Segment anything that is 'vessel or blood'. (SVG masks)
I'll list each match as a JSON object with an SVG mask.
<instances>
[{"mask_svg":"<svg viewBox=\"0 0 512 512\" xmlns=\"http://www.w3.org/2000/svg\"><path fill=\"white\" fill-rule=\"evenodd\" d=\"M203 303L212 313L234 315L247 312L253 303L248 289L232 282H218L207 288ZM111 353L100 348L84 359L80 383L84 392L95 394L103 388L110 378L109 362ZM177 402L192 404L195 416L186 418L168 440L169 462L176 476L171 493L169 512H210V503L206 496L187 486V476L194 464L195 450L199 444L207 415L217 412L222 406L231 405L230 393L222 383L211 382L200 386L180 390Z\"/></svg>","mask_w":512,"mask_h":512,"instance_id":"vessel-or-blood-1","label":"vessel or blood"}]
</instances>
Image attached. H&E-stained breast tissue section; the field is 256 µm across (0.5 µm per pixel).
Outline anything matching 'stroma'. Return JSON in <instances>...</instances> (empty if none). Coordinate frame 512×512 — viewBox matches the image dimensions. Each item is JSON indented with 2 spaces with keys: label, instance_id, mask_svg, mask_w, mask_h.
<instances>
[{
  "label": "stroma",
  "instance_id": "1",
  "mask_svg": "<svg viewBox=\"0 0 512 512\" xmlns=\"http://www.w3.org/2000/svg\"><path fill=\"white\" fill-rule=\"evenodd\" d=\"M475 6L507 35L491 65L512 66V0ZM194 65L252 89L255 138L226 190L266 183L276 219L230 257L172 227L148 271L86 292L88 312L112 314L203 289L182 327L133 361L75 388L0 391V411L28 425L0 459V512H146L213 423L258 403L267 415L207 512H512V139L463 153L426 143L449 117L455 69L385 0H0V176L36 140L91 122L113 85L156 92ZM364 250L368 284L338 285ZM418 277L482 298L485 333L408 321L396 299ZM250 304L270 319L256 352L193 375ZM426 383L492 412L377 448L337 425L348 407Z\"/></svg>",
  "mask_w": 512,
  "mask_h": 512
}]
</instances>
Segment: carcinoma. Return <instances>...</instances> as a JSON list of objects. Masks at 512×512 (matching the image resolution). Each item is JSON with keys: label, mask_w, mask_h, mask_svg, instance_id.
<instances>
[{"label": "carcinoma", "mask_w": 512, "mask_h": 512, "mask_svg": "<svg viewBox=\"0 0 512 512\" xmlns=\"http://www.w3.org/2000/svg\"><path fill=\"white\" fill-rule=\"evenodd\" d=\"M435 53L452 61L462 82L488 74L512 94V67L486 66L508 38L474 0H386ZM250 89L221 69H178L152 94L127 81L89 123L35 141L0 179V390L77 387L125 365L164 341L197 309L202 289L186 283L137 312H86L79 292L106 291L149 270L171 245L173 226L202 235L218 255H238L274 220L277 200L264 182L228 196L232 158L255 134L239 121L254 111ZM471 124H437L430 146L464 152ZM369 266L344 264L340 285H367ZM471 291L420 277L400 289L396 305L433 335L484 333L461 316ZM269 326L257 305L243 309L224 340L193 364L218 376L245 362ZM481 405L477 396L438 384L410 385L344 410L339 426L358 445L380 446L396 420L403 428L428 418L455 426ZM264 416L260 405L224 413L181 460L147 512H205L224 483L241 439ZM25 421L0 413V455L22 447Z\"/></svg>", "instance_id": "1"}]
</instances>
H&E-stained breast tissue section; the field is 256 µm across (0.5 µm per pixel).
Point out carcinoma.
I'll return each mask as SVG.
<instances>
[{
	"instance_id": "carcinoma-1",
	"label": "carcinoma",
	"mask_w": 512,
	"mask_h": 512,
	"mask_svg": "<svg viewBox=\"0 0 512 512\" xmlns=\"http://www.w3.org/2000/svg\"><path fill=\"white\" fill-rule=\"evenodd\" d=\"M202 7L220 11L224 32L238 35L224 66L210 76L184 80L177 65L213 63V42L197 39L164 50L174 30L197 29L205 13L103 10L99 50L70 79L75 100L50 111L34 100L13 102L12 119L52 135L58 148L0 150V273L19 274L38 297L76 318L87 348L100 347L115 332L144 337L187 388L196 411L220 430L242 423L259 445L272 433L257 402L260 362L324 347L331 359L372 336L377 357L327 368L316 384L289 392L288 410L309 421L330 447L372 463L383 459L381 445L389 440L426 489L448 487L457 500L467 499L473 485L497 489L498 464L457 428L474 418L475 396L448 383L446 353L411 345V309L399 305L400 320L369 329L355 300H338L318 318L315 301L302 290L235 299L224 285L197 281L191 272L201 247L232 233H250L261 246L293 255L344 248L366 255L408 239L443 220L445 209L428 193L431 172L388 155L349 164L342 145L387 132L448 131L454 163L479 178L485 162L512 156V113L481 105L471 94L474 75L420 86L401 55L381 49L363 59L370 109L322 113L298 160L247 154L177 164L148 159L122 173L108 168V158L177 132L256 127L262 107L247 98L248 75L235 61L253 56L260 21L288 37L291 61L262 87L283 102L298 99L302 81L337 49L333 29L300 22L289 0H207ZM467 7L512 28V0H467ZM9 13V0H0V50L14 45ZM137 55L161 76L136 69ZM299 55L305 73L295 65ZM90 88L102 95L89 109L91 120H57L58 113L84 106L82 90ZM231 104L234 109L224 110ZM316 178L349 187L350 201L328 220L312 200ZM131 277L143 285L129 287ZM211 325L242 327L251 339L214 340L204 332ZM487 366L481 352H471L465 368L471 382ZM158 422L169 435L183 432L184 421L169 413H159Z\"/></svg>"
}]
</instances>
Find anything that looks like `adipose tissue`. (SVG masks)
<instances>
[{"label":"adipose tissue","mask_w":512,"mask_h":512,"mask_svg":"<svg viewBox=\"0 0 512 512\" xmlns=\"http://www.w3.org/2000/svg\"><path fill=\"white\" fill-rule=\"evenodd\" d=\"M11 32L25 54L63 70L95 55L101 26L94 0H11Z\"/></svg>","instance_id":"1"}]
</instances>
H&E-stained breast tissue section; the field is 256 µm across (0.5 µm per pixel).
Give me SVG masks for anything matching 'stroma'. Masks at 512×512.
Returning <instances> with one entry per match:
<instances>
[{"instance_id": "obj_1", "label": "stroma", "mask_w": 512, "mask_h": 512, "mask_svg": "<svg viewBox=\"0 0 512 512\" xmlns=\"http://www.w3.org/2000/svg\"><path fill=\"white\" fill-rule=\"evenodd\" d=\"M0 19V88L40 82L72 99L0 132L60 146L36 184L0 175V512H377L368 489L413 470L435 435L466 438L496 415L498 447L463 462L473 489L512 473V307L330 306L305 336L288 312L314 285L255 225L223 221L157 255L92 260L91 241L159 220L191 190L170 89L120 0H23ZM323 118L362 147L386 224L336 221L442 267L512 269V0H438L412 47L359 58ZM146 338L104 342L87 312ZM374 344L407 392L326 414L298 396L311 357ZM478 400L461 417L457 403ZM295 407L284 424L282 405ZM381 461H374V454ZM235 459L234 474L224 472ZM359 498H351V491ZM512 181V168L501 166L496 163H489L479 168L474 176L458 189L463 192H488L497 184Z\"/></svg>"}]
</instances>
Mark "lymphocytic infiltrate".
_ _ _ _ _
> _The problem_: Copy every record exactly, with nothing added or dropped.

> _Answer to the task_:
Segment anything that is 'vessel or blood'. (SVG masks)
I'll list each match as a JSON object with an SVG mask.
<instances>
[{"mask_svg":"<svg viewBox=\"0 0 512 512\" xmlns=\"http://www.w3.org/2000/svg\"><path fill=\"white\" fill-rule=\"evenodd\" d=\"M203 303L212 313L234 315L247 312L253 303L248 289L232 282H218L207 288ZM111 353L100 348L84 359L80 383L84 392L95 394L103 388L110 378L109 362ZM177 402L192 404L195 416L186 418L168 440L169 462L176 476L171 493L169 512H210V503L206 496L187 486V476L194 464L195 450L199 444L207 415L217 412L222 406L231 405L230 393L222 383L211 382L200 386L180 390Z\"/></svg>","mask_w":512,"mask_h":512,"instance_id":"vessel-or-blood-1","label":"vessel or blood"}]
</instances>
Image attached. H&E-stained breast tissue section; the field is 256 µm across (0.5 µm per pixel).
Outline anything matching 'stroma'. Return JSON in <instances>...</instances> (empty if none). Coordinate frame 512×512 — viewBox matches the image dimensions. Each item is JSON indented with 2 spaces with keys: label, instance_id, mask_svg, mask_w, mask_h.
<instances>
[{
  "label": "stroma",
  "instance_id": "1",
  "mask_svg": "<svg viewBox=\"0 0 512 512\" xmlns=\"http://www.w3.org/2000/svg\"><path fill=\"white\" fill-rule=\"evenodd\" d=\"M475 6L507 35L491 65L512 66V0ZM194 65L252 89L255 138L226 190L266 183L276 219L230 257L172 227L148 271L86 292L88 312L112 314L203 289L182 327L133 361L75 388L0 391V411L28 425L0 459V512H146L213 423L258 403L267 415L207 512H512V139L463 153L426 143L449 117L455 69L385 0H0V176L36 140L91 122L113 85L156 92ZM364 250L368 284L338 285ZM418 277L482 298L485 333L408 321L396 299ZM250 304L270 319L256 352L193 375ZM426 383L492 412L377 448L337 425L348 407Z\"/></svg>",
  "mask_w": 512,
  "mask_h": 512
}]
</instances>
Segment: carcinoma. Return <instances>...</instances> as a JSON list of objects. Masks at 512×512 (matching the image resolution). Each item is JSON with keys: label, mask_w, mask_h, mask_svg, instance_id.
<instances>
[{"label": "carcinoma", "mask_w": 512, "mask_h": 512, "mask_svg": "<svg viewBox=\"0 0 512 512\" xmlns=\"http://www.w3.org/2000/svg\"><path fill=\"white\" fill-rule=\"evenodd\" d=\"M435 53L452 61L462 82L488 74L512 94V67L486 66L508 38L474 0H386ZM250 89L221 69H178L152 94L127 81L89 123L35 141L0 179V390L77 387L125 365L164 341L197 309L202 289L186 283L137 312H86L79 292L106 291L149 270L171 245L173 226L202 235L218 255H238L274 220L277 200L264 182L228 196L232 158L255 134L239 121L254 111ZM471 124H437L430 146L464 152ZM369 266L344 264L340 285H367ZM471 291L420 277L400 289L396 305L433 335L484 333L461 316ZM269 326L257 305L243 309L224 340L193 364L218 376L245 362ZM481 405L477 396L438 384L410 385L344 410L339 426L358 445L380 446L396 420L403 428L428 418L455 426ZM264 416L260 405L224 413L181 460L147 512H205L224 483L241 439ZM25 421L0 413V455L22 447Z\"/></svg>", "instance_id": "1"}]
</instances>
H&E-stained breast tissue section; the field is 256 µm across (0.5 µm per pixel).
Point out carcinoma.
I'll return each mask as SVG.
<instances>
[{
	"instance_id": "carcinoma-1",
	"label": "carcinoma",
	"mask_w": 512,
	"mask_h": 512,
	"mask_svg": "<svg viewBox=\"0 0 512 512\" xmlns=\"http://www.w3.org/2000/svg\"><path fill=\"white\" fill-rule=\"evenodd\" d=\"M202 7L220 11L224 32L238 35L224 66L210 76L184 80L177 65L213 63V42L197 39L164 50L174 30L197 29L205 13L103 10L99 50L70 79L75 100L50 111L34 100L13 102L12 119L52 135L58 148L0 150V273L19 274L38 297L76 318L87 348L100 347L115 332L144 337L187 388L196 411L220 430L242 423L259 445L272 433L257 402L260 362L324 347L331 359L372 336L377 357L327 368L316 384L289 392L288 410L309 421L330 447L372 463L383 459L381 445L389 440L426 489L448 487L457 500L467 499L473 485L497 489L498 464L457 428L474 418L475 396L448 383L446 353L411 345V309L399 305L400 320L369 329L355 300H338L318 318L315 301L302 290L235 299L224 285L197 281L191 272L201 247L232 233H250L261 246L293 255L344 248L366 255L408 239L443 220L445 209L428 193L431 172L388 155L349 164L342 145L387 132L448 131L454 163L479 178L485 162L512 156V113L481 105L471 94L474 75L420 86L401 55L381 49L363 59L370 109L322 113L298 160L247 154L177 164L148 159L122 173L108 168V158L177 132L256 127L262 107L247 98L248 75L235 61L253 56L260 21L288 37L291 61L262 87L283 102L298 99L302 81L337 49L333 29L300 22L289 0H207ZM467 7L512 28V0H467ZM9 13V0H0V50L14 45ZM137 55L161 76L136 69ZM299 55L305 73L295 65ZM90 88L102 95L89 109L91 120H57L58 113L84 106L82 90ZM231 104L234 109L224 110ZM316 178L349 187L350 201L328 220L312 200ZM131 277L143 285L129 287ZM211 325L242 327L251 339L214 340L204 332ZM487 366L481 352H471L465 368L471 382ZM158 422L169 435L183 432L184 421L169 413H159Z\"/></svg>"
}]
</instances>
Find anything that looks like `adipose tissue`. (SVG masks)
<instances>
[{"label":"adipose tissue","mask_w":512,"mask_h":512,"mask_svg":"<svg viewBox=\"0 0 512 512\" xmlns=\"http://www.w3.org/2000/svg\"><path fill=\"white\" fill-rule=\"evenodd\" d=\"M11 32L25 54L63 70L95 55L101 26L94 0H11Z\"/></svg>","instance_id":"1"}]
</instances>
H&E-stained breast tissue section; the field is 256 µm across (0.5 µm per pixel).
Give me SVG masks for anything matching 'stroma'. Masks at 512×512.
Returning <instances> with one entry per match:
<instances>
[{"instance_id": "obj_1", "label": "stroma", "mask_w": 512, "mask_h": 512, "mask_svg": "<svg viewBox=\"0 0 512 512\" xmlns=\"http://www.w3.org/2000/svg\"><path fill=\"white\" fill-rule=\"evenodd\" d=\"M0 19V88L40 82L72 99L0 132L60 146L36 184L0 175V512H377L368 489L413 470L435 435L466 438L496 415L498 447L463 462L473 489L512 473V307L330 306L305 336L288 312L314 285L255 225L223 221L157 255L92 260L91 241L159 220L191 190L170 89L120 0H23ZM323 118L362 147L386 224L336 221L442 267L512 269V0H438L412 47L359 58ZM146 338L104 342L87 312ZM374 344L407 392L326 414L298 396L311 357ZM478 400L461 417L457 403ZM295 407L284 424L282 405ZM381 461H374V454ZM235 459L234 474L224 472ZM359 498H351V491ZM512 181V168L501 166L496 163H489L479 168L474 176L458 189L463 192H488L497 184Z\"/></svg>"}]
</instances>
Mark "lymphocytic infiltrate".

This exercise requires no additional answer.